EXERCISE:
Turn the rows below, from their start through the line containing "Which is in", into a numbered list. Skip blank lines and leave out the pictures.

DATA FOR THIS TASK:
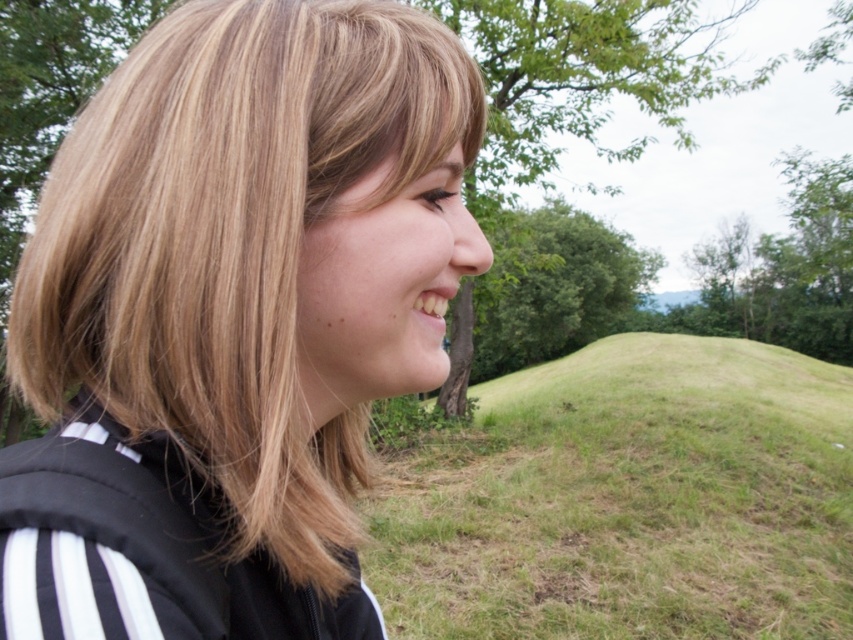
Is blonde hair at center to the left of green grassy hill at center from the viewer's perspective?

Yes, blonde hair at center is to the left of green grassy hill at center.

Which is in front, point (241, 262) or point (741, 480)?

Point (241, 262) is in front.

Which is behind, point (184, 220) or point (490, 460)?

The point (490, 460) is behind.

This screenshot has height=640, width=853. What are the coordinates of `blonde hair at center` in the screenshot? It's located at (231, 317).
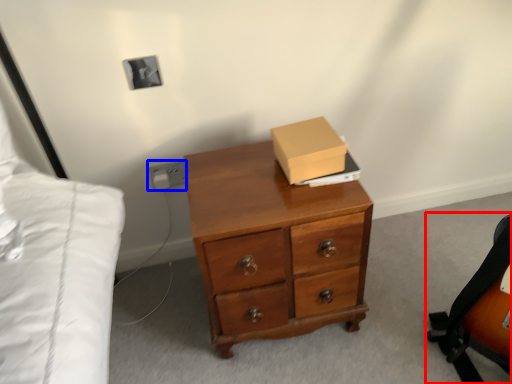
Question: Which point is further to the camera, messenger bag (highlighted by a red box) or electric outlet (highlighted by a blue box)?

Choices:
 (A) messenger bag
 (B) electric outlet

Answer: (B)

TASK RESPONSE:
1. Is blonde hair at center to the left of green grassy hill at center from the viewer's perspective?
2. Yes, blonde hair at center is to the left of green grassy hill at center.
3. Which is in front, point (241, 262) or point (741, 480)?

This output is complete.